| WHAT TO WORK ON |
A word-for-word copy of the listing is required, and it must contain no pictures.

▬▬▬▬▬▬▬▬▬▬

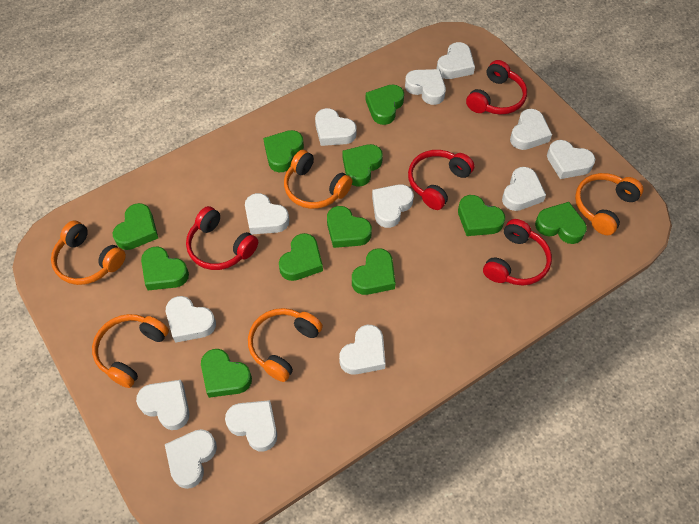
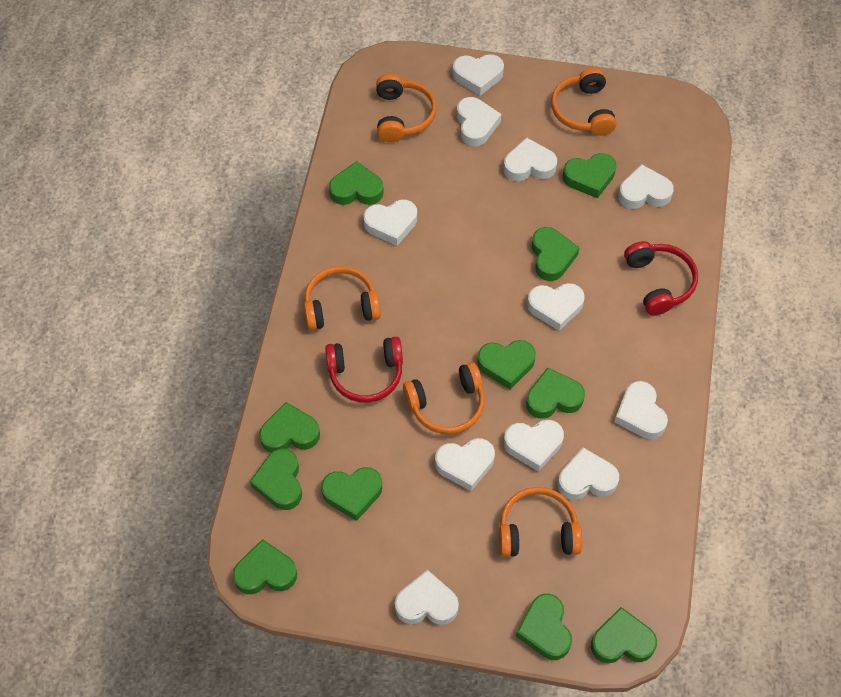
red headphones: [186,206,258,270] [408,150,475,210] [466,60,527,115] [483,219,552,285] = 4 -> [325,337,403,403] [624,241,698,315] = 2
white heart: [136,380,189,430] [165,429,217,489] [166,296,216,343] [225,400,277,451] [245,193,289,234] [315,108,357,146] [339,325,386,375] [372,184,414,228] [405,69,446,105] [437,42,475,79] [502,167,546,211] [510,109,552,150] [547,140,595,179] = 13 -> [363,200,417,246] [395,570,459,625] [435,438,495,491] [452,54,504,96] [457,97,501,146] [503,137,557,181] [504,420,564,472] [527,283,585,331] [558,447,619,500] [614,381,668,439] [618,164,674,209] = 11

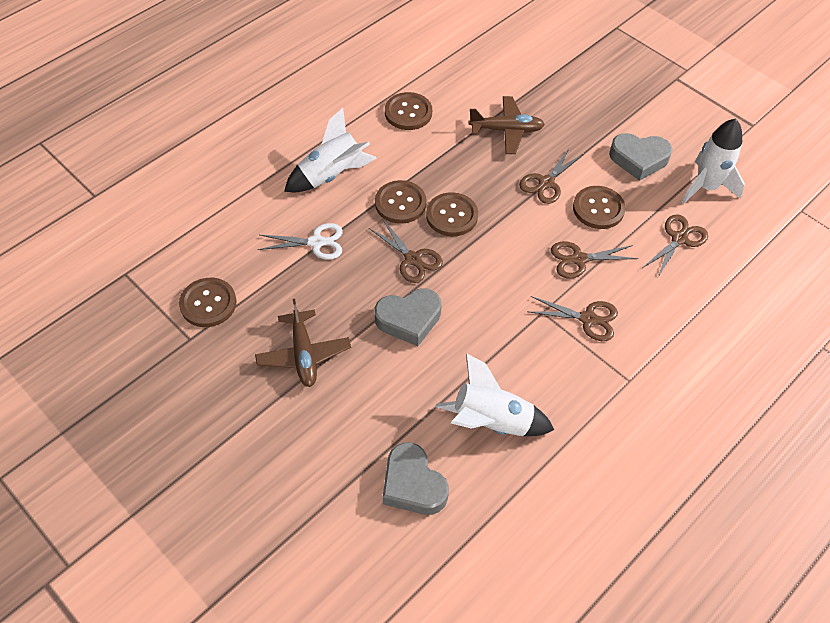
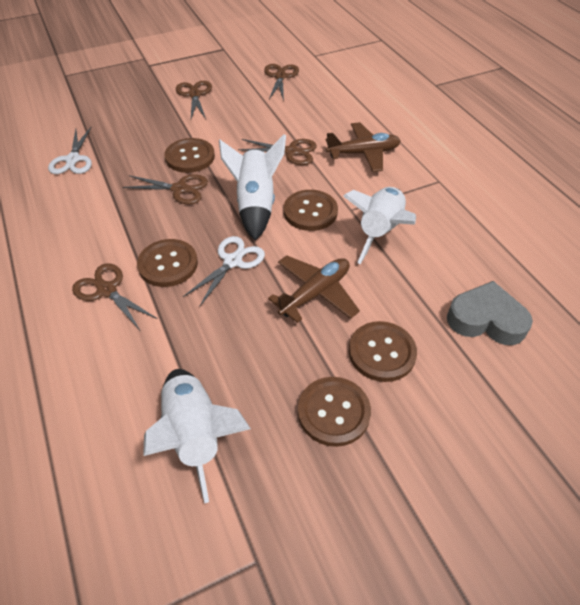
grey heart: [374,288,442,346] [383,442,449,515] [609,133,672,181] = 3 -> [447,281,533,345] = 1
white scissors: [258,223,343,260] = 1 -> [48,127,92,174] [183,236,265,307] = 2

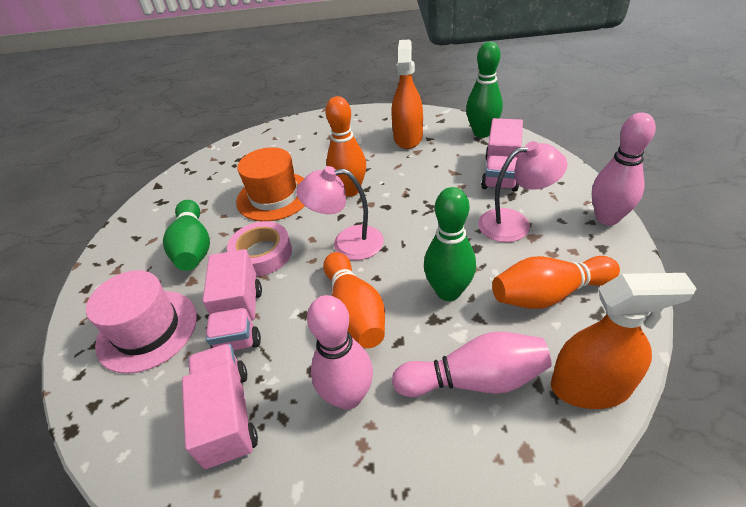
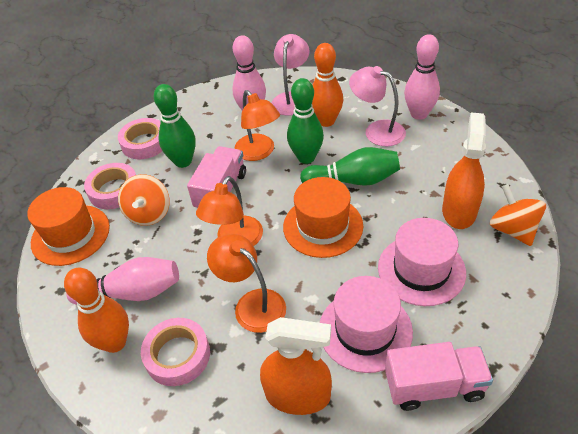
orange bowling pin: [323,252,385,348] [325,96,366,197] [492,256,620,309] = 3 -> [64,268,129,353] [312,43,343,127] = 2
orange hat: [236,147,305,221] = 1 -> [27,187,110,266] [283,177,363,258] = 2
orange lamp: none = 0 -> [196,176,263,246] [207,234,286,333] [234,90,280,161] = 3
orange spinning top: none = 0 -> [118,174,170,226] [490,184,546,246] = 2
pink hat: [86,270,197,374] = 1 -> [320,276,413,373] [378,218,466,306] = 2
pink tape: [227,221,292,276] = 1 -> [84,163,136,209] [118,118,162,159] [141,318,210,386] = 3
pink truck: [182,344,258,469] [203,249,262,350] [481,118,523,192] = 3 -> [187,146,246,208] [385,342,493,411] = 2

▬▬▬▬▬▬▬▬▬▬

| REPLY |
red headphones: [186,206,258,270] [408,150,475,210] [466,60,527,115] [483,219,552,285] = 4 -> [325,337,403,403] [624,241,698,315] = 2
white heart: [136,380,189,430] [165,429,217,489] [166,296,216,343] [225,400,277,451] [245,193,289,234] [315,108,357,146] [339,325,386,375] [372,184,414,228] [405,69,446,105] [437,42,475,79] [502,167,546,211] [510,109,552,150] [547,140,595,179] = 13 -> [363,200,417,246] [395,570,459,625] [435,438,495,491] [452,54,504,96] [457,97,501,146] [503,137,557,181] [504,420,564,472] [527,283,585,331] [558,447,619,500] [614,381,668,439] [618,164,674,209] = 11

grey heart: [374,288,442,346] [383,442,449,515] [609,133,672,181] = 3 -> [447,281,533,345] = 1
white scissors: [258,223,343,260] = 1 -> [48,127,92,174] [183,236,265,307] = 2

orange bowling pin: [323,252,385,348] [325,96,366,197] [492,256,620,309] = 3 -> [64,268,129,353] [312,43,343,127] = 2
orange hat: [236,147,305,221] = 1 -> [27,187,110,266] [283,177,363,258] = 2
orange lamp: none = 0 -> [196,176,263,246] [207,234,286,333] [234,90,280,161] = 3
orange spinning top: none = 0 -> [118,174,170,226] [490,184,546,246] = 2
pink hat: [86,270,197,374] = 1 -> [320,276,413,373] [378,218,466,306] = 2
pink tape: [227,221,292,276] = 1 -> [84,163,136,209] [118,118,162,159] [141,318,210,386] = 3
pink truck: [182,344,258,469] [203,249,262,350] [481,118,523,192] = 3 -> [187,146,246,208] [385,342,493,411] = 2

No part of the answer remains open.